---- DATA UNDER STUDY

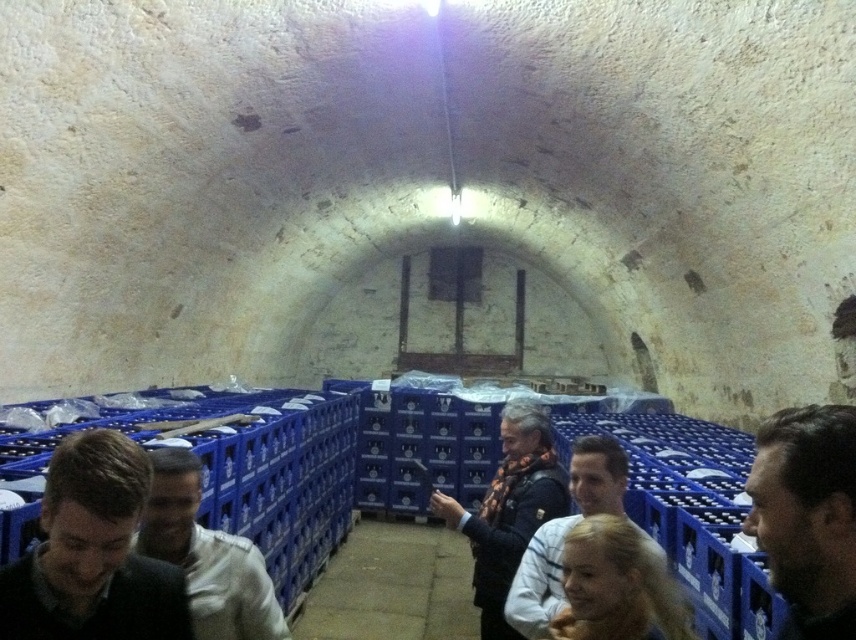
Between dark brown hair at lower left and dark brown hair at right, which one has more height?

Standing taller between the two is dark brown hair at lower left.

Does dark brown hair at lower left come behind dark brown hair at right?

Yes, dark brown hair at lower left is further from the viewer.

This screenshot has height=640, width=856. What are the coordinates of `dark brown hair at lower left` in the screenshot? It's located at (92, 554).

I want to click on dark brown hair at lower left, so click(92, 554).

How much distance is there between dark brown hair at right and white matte shirt at lower left?

dark brown hair at right is 1.46 meters away from white matte shirt at lower left.

Can you confirm if dark brown hair at right is positioned below white matte shirt at lower left?

No, dark brown hair at right is not below white matte shirt at lower left.

Who is more distant from viewer, [851,531] or [191,502]?

Positioned behind is point [191,502].

Where is `dark brown hair at right`? dark brown hair at right is located at coordinates (807, 516).

Is orange scarf at center thinner than dark blue jacket at lower center?

No, orange scarf at center is not thinner than dark blue jacket at lower center.

Is orange scarf at center wider than dark blue jacket at lower center?

Indeed, orange scarf at center has a greater width compared to dark blue jacket at lower center.

Identify the location of orange scarf at center. This screenshot has height=640, width=856. (509, 509).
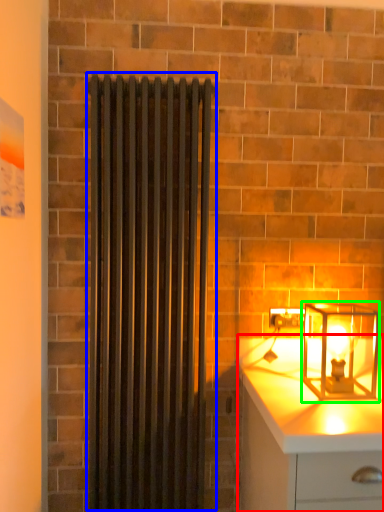
Question: Which object is the closest to the chest of drawers (highlighted by a red box)? Choose among these: shower curtain (highlighted by a blue box) or lamp (highlighted by a green box).

Choices:
 (A) shower curtain
 (B) lamp

Answer: (B)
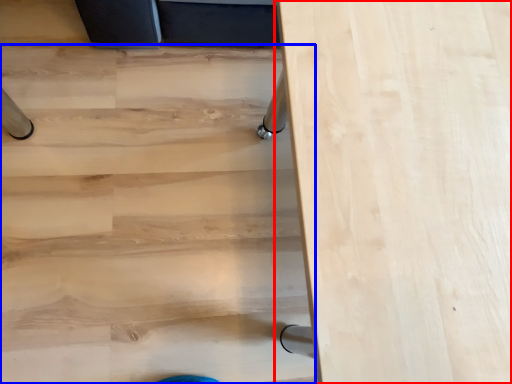
Question: Which point is further to the camera, table (highlighted by a red box) or stairwell (highlighted by a blue box)?

Choices:
 (A) table
 (B) stairwell

Answer: (B)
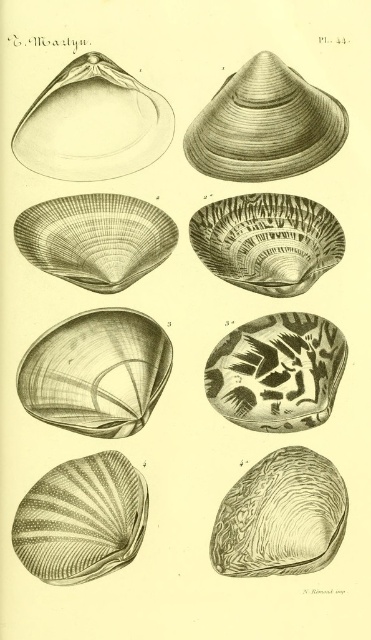
Question: Does smooth brown shell at center have a smaller size compared to matte black shell at upper left?

Choices:
 (A) no
 (B) yes

Answer: (A)

Question: Among these points, which one is nearest to the camera?

Choices:
 (A) pos(224,259)
 (B) pos(303,365)
 (C) pos(23,515)
 (D) pos(197,154)

Answer: (C)

Question: Which of the following is the closest to the observer?

Choices:
 (A) smooth brown shell at bottom right
 (B) smooth brown shell at center
 (C) speckled stone shell at center

Answer: (A)

Question: Considering the real-world distances, which object is farthest from the smooth brown shell at upper center?

Choices:
 (A) matte brown shell at center
 (B) greenish-brown textured shell at bottom left
 (C) smooth brown shell at bottom right
 (D) speckled stone shell at center

Answer: (B)

Question: Does smooth brown shell at center have a smaller size compared to smooth brown shell at upper center?

Choices:
 (A) yes
 (B) no

Answer: (A)

Question: Does textured brown shell at center appear over matte brown shell at center?

Choices:
 (A) no
 (B) yes

Answer: (B)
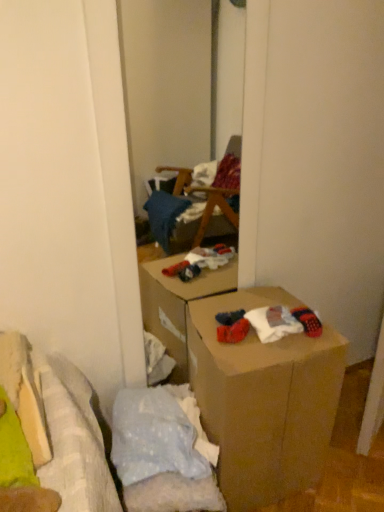
Question: Could you tell me if knitted wool socks at lower right is turned towards brown cardboard box at center?

Choices:
 (A) no
 (B) yes

Answer: (B)

Question: Is knitted wool socks at lower right further to camera compared to brown cardboard box at center?

Choices:
 (A) yes
 (B) no

Answer: (A)

Question: Does knitted wool socks at lower right have a lesser width compared to brown cardboard box at center?

Choices:
 (A) yes
 (B) no

Answer: (A)

Question: Can you confirm if knitted wool socks at lower right is positioned to the right of brown cardboard box at center?

Choices:
 (A) no
 (B) yes

Answer: (B)

Question: Is knitted wool socks at lower right outside brown cardboard box at center?

Choices:
 (A) no
 (B) yes

Answer: (A)

Question: Is knitted wool socks at lower right looking in the opposite direction of brown cardboard box at center?

Choices:
 (A) no
 (B) yes

Answer: (B)

Question: Considering the relative sizes of brown cardboard box at center and knitted wool socks at lower right in the image provided, is brown cardboard box at center smaller than knitted wool socks at lower right?

Choices:
 (A) yes
 (B) no

Answer: (B)

Question: Does brown cardboard box at center have a larger size compared to knitted wool socks at lower right?

Choices:
 (A) yes
 (B) no

Answer: (A)

Question: From the image's perspective, would you say brown cardboard box at center is shown under knitted wool socks at lower right?

Choices:
 (A) no
 (B) yes

Answer: (B)

Question: From a real-world perspective, is brown cardboard box at center physically below knitted wool socks at lower right?

Choices:
 (A) no
 (B) yes

Answer: (B)

Question: From the image's perspective, is brown cardboard box at center above knitted wool socks at lower right?

Choices:
 (A) no
 (B) yes

Answer: (A)

Question: Would you say brown cardboard box at center is outside knitted wool socks at lower right?

Choices:
 (A) no
 (B) yes

Answer: (B)

Question: From the image's perspective, is knitted wool socks at lower right positioned above or below brown cardboard box at center?

Choices:
 (A) below
 (B) above

Answer: (B)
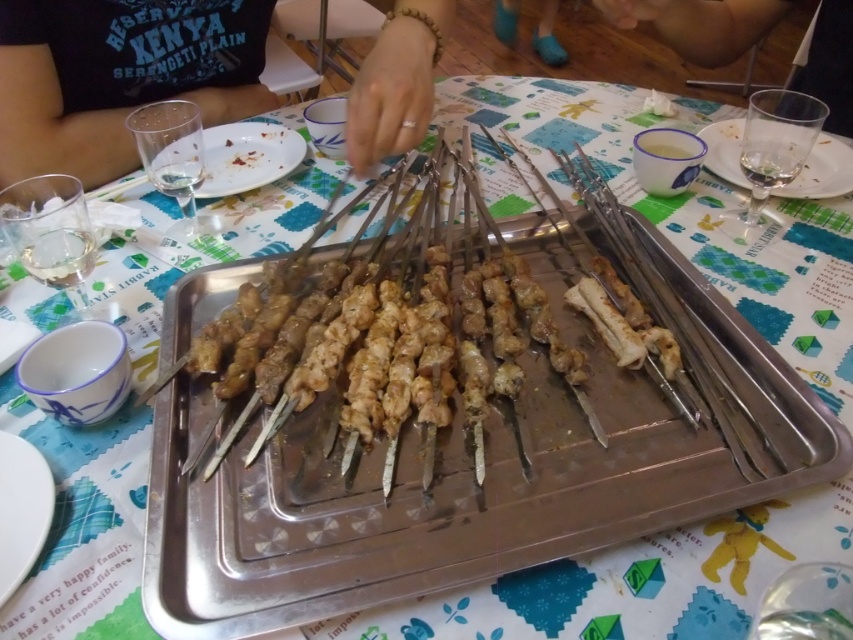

--------

**WHAT YOU ARE ASKED TO DO:**
Pick out each line in the entries above that contains the string "shower" and copy those lines in full. Case counts, so a line matches only if the capitalization is the same.

**REPLY TO THE TASK:**
Question: Which object is the closest to the chest of drawers (highlighted by a red box)? Choose among these: shower curtain (highlighted by a blue box) or lamp (highlighted by a green box).
 (A) shower curtain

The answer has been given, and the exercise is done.